Difference listings

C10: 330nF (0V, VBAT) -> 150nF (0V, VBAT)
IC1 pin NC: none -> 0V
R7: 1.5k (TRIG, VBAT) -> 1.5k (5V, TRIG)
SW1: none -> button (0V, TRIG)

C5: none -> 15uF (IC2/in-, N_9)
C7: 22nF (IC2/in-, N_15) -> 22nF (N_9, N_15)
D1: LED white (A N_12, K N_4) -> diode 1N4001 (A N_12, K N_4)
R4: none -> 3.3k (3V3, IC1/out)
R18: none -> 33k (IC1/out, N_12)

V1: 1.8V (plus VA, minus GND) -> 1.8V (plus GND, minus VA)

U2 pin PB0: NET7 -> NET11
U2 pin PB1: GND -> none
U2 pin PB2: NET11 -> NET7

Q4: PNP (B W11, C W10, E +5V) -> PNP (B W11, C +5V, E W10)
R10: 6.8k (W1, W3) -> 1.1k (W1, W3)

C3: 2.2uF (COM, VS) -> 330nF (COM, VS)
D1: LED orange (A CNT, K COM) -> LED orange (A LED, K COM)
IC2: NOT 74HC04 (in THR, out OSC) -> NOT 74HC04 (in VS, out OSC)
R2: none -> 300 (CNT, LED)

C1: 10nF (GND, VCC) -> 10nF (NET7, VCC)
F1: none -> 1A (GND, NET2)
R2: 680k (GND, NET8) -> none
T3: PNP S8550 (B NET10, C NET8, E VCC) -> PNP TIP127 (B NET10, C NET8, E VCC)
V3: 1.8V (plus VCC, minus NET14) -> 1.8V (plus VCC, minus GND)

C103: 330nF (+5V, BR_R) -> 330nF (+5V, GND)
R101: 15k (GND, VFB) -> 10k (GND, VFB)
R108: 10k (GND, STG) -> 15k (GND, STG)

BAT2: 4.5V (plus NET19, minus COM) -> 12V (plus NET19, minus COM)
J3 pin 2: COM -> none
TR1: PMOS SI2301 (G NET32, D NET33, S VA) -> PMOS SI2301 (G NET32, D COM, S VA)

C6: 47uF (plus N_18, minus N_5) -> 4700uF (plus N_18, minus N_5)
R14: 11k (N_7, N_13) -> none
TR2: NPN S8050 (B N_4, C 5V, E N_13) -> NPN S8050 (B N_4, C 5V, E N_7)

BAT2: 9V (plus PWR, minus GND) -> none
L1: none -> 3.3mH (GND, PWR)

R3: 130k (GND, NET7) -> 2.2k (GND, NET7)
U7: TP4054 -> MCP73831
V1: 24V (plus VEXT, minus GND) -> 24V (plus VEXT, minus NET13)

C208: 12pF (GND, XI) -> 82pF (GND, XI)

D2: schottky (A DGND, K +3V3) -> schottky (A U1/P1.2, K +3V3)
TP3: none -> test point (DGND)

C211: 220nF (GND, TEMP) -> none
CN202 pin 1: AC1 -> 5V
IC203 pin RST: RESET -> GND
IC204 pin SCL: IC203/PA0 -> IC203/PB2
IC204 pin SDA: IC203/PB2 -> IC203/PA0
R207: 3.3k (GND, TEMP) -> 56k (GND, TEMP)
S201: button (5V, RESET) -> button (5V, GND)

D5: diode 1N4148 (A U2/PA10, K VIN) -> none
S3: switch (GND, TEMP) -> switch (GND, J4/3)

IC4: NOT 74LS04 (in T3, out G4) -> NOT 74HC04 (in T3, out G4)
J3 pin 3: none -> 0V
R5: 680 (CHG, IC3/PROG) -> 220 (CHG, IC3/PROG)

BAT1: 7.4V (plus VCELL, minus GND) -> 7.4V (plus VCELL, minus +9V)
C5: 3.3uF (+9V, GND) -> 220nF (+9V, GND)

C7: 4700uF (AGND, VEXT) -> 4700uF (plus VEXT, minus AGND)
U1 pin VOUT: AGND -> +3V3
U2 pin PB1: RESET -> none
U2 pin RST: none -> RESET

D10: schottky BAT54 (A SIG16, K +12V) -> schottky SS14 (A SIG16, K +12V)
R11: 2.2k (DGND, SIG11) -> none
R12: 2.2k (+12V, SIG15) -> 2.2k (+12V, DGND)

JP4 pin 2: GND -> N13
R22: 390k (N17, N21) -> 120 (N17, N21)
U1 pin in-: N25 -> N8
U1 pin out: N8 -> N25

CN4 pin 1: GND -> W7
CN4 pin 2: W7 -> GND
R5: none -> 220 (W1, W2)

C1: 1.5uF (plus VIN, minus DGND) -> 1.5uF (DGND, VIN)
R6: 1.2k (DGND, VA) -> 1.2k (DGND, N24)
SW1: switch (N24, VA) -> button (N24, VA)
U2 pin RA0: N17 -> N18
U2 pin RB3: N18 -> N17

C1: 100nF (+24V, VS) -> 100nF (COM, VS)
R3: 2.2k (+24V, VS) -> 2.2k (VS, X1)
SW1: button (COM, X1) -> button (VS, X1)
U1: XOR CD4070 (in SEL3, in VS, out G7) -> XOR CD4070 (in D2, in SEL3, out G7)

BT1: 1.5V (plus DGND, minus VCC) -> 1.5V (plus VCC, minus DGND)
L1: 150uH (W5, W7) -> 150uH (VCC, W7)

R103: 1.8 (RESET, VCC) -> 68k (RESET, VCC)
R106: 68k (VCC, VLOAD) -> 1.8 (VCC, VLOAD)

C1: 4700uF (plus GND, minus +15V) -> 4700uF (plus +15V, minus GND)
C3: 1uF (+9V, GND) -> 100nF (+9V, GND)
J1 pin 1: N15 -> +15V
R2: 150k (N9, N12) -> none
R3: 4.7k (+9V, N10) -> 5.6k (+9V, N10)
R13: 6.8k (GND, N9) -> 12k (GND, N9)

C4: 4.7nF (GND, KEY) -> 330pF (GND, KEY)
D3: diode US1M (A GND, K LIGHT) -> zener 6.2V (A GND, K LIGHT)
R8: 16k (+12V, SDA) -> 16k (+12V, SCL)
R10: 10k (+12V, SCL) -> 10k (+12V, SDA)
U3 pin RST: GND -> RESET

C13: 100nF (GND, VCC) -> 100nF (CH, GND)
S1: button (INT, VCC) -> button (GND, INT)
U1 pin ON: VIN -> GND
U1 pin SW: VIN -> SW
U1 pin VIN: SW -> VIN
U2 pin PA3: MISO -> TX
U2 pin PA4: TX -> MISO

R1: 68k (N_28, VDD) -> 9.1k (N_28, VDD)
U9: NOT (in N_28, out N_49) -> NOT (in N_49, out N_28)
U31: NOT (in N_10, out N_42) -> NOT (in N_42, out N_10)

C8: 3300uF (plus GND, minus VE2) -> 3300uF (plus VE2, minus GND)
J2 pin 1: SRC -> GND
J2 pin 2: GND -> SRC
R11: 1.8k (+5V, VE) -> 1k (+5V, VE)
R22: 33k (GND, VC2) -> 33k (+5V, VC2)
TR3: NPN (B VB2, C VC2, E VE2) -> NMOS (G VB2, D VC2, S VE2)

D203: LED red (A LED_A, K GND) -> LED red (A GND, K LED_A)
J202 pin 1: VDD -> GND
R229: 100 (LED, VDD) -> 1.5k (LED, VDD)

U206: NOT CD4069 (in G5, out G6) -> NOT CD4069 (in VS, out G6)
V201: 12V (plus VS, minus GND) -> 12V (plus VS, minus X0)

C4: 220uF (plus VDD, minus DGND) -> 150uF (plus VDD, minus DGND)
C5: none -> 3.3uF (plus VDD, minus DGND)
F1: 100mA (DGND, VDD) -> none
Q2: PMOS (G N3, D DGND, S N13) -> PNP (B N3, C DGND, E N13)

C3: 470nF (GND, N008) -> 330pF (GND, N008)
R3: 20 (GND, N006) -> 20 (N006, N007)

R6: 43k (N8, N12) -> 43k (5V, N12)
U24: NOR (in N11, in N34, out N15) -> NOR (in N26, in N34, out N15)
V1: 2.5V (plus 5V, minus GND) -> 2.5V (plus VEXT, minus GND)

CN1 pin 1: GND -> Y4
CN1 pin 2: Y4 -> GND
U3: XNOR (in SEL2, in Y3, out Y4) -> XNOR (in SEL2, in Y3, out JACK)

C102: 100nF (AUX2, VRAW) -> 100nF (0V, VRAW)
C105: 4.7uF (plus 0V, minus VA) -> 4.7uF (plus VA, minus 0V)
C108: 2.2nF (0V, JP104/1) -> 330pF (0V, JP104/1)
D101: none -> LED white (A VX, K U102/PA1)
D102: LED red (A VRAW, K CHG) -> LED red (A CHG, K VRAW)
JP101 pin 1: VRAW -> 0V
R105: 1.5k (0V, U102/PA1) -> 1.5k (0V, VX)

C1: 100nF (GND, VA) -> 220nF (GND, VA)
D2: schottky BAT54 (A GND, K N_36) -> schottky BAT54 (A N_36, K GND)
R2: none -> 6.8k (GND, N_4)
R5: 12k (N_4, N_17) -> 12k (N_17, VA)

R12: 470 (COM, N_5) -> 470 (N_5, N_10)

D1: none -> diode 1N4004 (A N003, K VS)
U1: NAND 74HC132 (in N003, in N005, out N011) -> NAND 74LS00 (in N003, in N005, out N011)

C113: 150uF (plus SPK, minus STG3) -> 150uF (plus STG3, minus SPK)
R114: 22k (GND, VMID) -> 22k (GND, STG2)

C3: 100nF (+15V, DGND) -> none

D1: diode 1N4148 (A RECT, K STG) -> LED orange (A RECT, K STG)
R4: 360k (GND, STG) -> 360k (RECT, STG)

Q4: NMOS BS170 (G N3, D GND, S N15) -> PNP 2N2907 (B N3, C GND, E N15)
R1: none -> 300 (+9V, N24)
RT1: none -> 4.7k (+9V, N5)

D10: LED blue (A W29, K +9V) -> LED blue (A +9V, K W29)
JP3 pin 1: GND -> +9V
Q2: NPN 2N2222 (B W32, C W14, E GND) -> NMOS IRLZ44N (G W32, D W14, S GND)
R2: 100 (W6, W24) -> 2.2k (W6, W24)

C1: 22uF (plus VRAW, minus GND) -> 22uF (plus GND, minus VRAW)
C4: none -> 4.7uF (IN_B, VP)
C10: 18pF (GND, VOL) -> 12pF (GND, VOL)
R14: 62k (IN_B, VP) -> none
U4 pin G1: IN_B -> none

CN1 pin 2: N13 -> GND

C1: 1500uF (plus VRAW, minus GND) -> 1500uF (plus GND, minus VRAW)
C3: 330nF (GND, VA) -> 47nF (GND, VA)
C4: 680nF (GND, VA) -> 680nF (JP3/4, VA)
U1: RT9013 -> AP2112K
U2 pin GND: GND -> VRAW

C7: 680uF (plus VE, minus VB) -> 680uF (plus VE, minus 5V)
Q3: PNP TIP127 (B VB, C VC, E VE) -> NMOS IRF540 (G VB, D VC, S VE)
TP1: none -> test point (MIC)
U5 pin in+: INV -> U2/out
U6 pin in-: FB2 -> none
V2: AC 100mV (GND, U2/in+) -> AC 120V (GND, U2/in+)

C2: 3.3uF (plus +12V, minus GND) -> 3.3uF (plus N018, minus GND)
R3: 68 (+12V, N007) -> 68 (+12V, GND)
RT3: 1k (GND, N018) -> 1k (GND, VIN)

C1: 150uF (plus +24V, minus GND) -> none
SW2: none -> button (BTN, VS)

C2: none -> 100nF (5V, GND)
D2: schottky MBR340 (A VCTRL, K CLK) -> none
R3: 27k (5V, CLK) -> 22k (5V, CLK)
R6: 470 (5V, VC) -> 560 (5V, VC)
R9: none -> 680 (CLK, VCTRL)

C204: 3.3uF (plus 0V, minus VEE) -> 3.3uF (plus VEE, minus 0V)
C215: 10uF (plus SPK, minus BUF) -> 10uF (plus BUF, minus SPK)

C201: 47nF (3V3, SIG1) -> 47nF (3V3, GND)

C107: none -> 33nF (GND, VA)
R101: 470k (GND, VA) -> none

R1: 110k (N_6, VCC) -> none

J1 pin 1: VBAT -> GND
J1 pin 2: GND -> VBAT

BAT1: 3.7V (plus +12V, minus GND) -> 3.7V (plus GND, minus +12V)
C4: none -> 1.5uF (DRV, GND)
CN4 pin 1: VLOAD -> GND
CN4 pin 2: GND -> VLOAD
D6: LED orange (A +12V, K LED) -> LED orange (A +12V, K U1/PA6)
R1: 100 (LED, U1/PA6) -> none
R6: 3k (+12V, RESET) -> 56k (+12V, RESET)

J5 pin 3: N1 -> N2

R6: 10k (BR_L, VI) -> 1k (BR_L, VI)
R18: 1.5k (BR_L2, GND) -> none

## What is needed
Within the data above, the span starting at the line containing "R114: 22k (GND, VMID) -> 22k (GND, STG2)" and ending at the line containing "C2: 3.3uF (plus" is to be retyped exactly, with no other lines.

## Your response
R114: 22k (GND, VMID) -> 22k (GND, STG2)

C3: 100nF (+15V, DGND) -> none

D1: diode 1N4148 (A RECT, K STG) -> LED orange (A RECT, K STG)
R4: 360k (GND, STG) -> 360k (RECT, STG)

Q4: NMOS BS170 (G N3, D GND, S N15) -> PNP 2N2907 (B N3, C GND, E N15)
R1: none -> 300 (+9V, N24)
RT1: none -> 4.7k (+9V, N5)

D10: LED blue (A W29, K +9V) -> LED blue (A +9V, K W29)
JP3 pin 1: GND -> +9V
Q2: NPN 2N2222 (B W32, C W14, E GND) -> NMOS IRLZ44N (G W32, D W14, S GND)
R2: 100 (W6, W24) -> 2.2k (W6, W24)

C1: 22uF (plus VRAW, minus GND) -> 22uF (plus GND, minus VRAW)
C4: none -> 4.7uF (IN_B, VP)
C10: 18pF (GND, VOL) -> 12pF (GND, VOL)
R14: 62k (IN_B, VP) -> none
U4 pin G1: IN_B -> none

CN1 pin 2: N13 -> GND

C1: 1500uF (plus VRAW, minus GND) -> 1500uF (plus GND, minus VRAW)
C3: 330nF (GND, VA) -> 47nF (GND, VA)
C4: 680nF (GND, VA) -> 680nF (JP3/4, VA)
U1: RT9013 -> AP2112K
U2 pin GND: GND -> VRAW

C7: 680uF (plus VE, minus VB) -> 680uF (plus VE, minus 5V)
Q3: PNP TIP127 (B VB, C VC, E VE) -> NMOS IRF540 (G VB, D VC, S VE)
TP1: none -> test point (MIC)
U5 pin in+: INV -> U2/out
U6 pin in-: FB2 -> none
V2: AC 100mV (GND, U2/in+) -> AC 120V (GND, U2/in+)

C2: 3.3uF (plus +12V, minus GND) -> 3.3uF (plus N018, minus GND)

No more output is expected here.